[Extracted data entries]
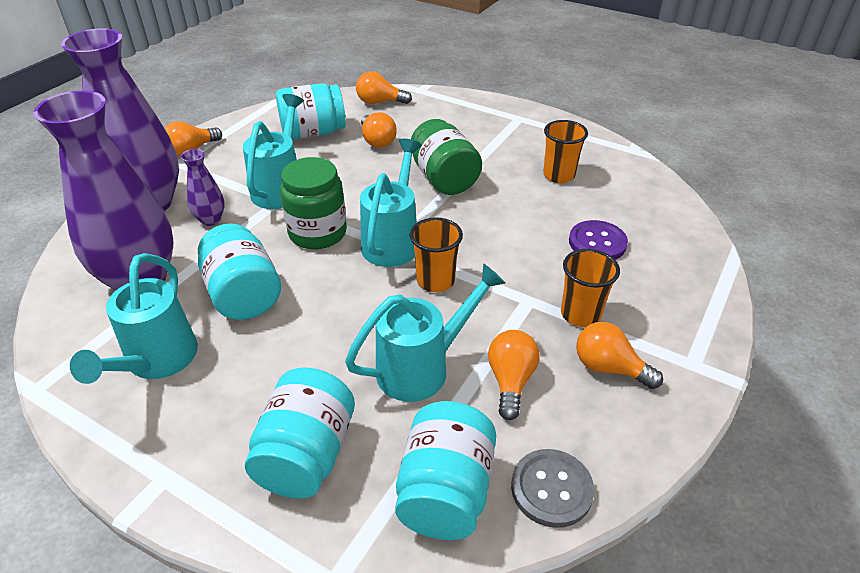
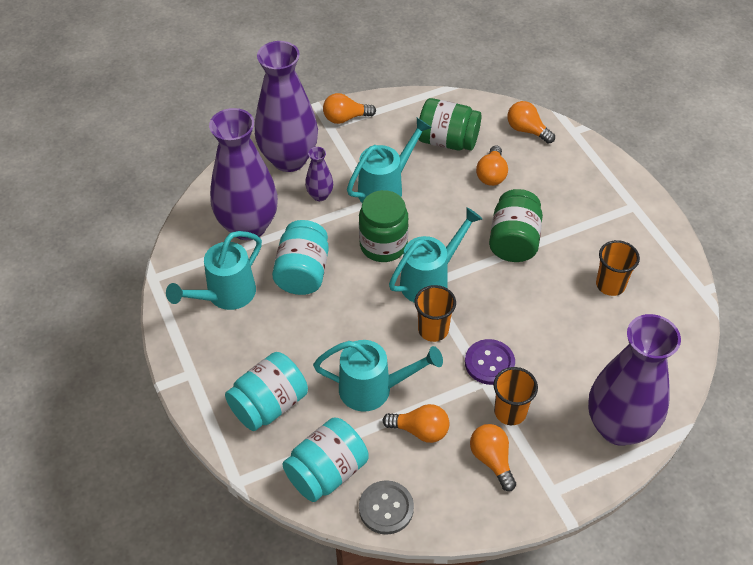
camera: 35 degrees right, 10 degrees up
(313, 133) = (447, 141): turquoise jar -> green jar
(510, 381) = (420, 430): orange light bulb -> orange light bulb turned 60 degrees clockwise
(597, 243) = (579, 363): purple button -> purple button (489, 363)
(684, 276) = (618, 427): none -> purple vase

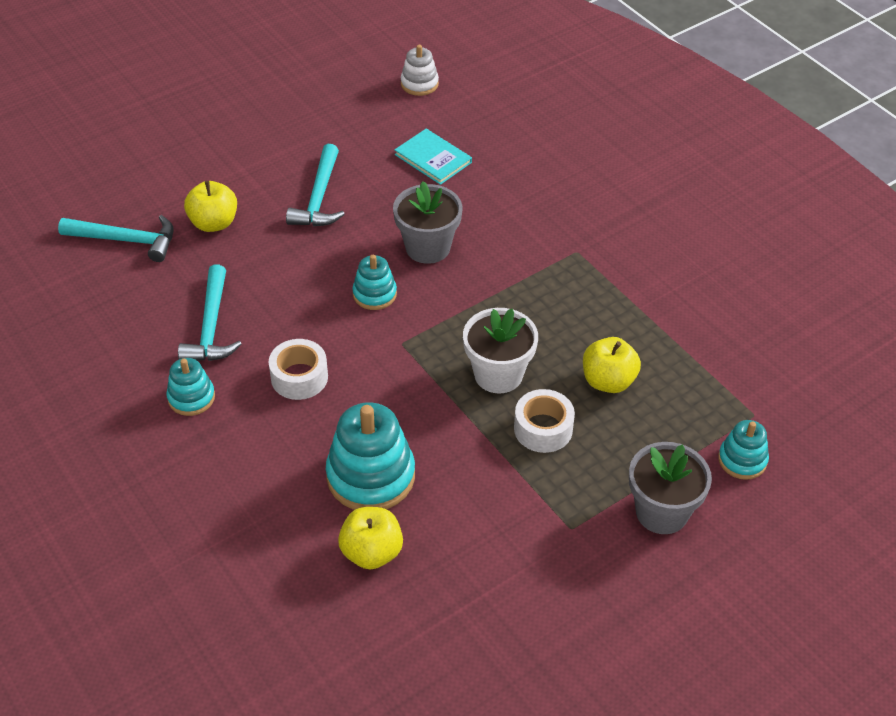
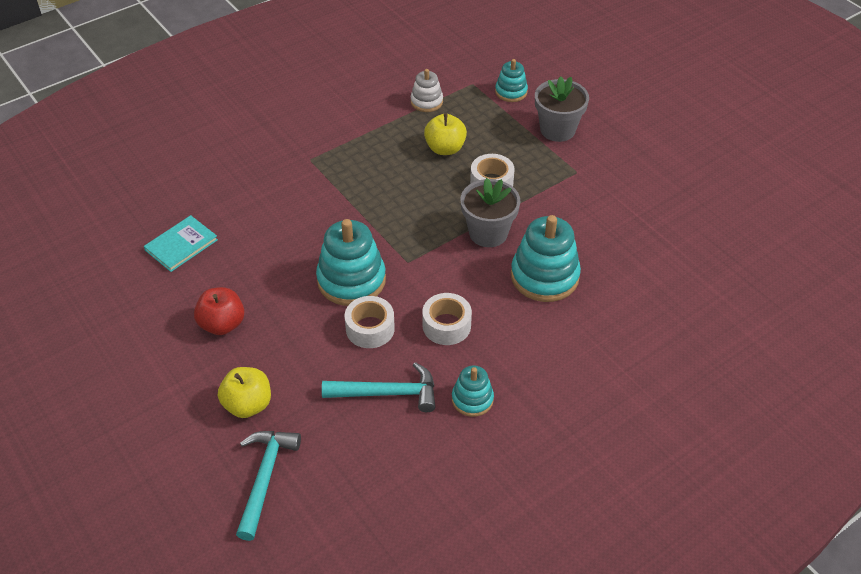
camera: 90 degrees left, 0 degrees up
(301, 311) = (370, 328): none -> white tape
(319, 197) = (222, 324): turquoise hammer -> red apple
(371, 552) = (613, 273): yellow apple -> none
(374, 294) = (351, 280): turquoise stacking toy -> turquoise stacking toy, size x1.80
(419, 84) = (68, 256): white stacking toy -> white stacking toy (426, 102)
(428, 247) = (297, 247): grey flower pot -> grey flower pot (488, 233)
(498, 374) = (440, 205): white flower pot -> none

## What is needed
The response should be an exact copy of the lines from the one with "camera: 90 degrees left, 0 degrees up" through the end of the data, with no other text.

## Answer to the problem
camera: 90 degrees left, 0 degrees up
(301, 311) = (370, 328): none -> white tape
(319, 197) = (222, 324): turquoise hammer -> red apple
(371, 552) = (613, 273): yellow apple -> none
(374, 294) = (351, 280): turquoise stacking toy -> turquoise stacking toy, size x1.80
(419, 84) = (68, 256): white stacking toy -> white stacking toy (426, 102)
(428, 247) = (297, 247): grey flower pot -> grey flower pot (488, 233)
(498, 374) = (440, 205): white flower pot -> none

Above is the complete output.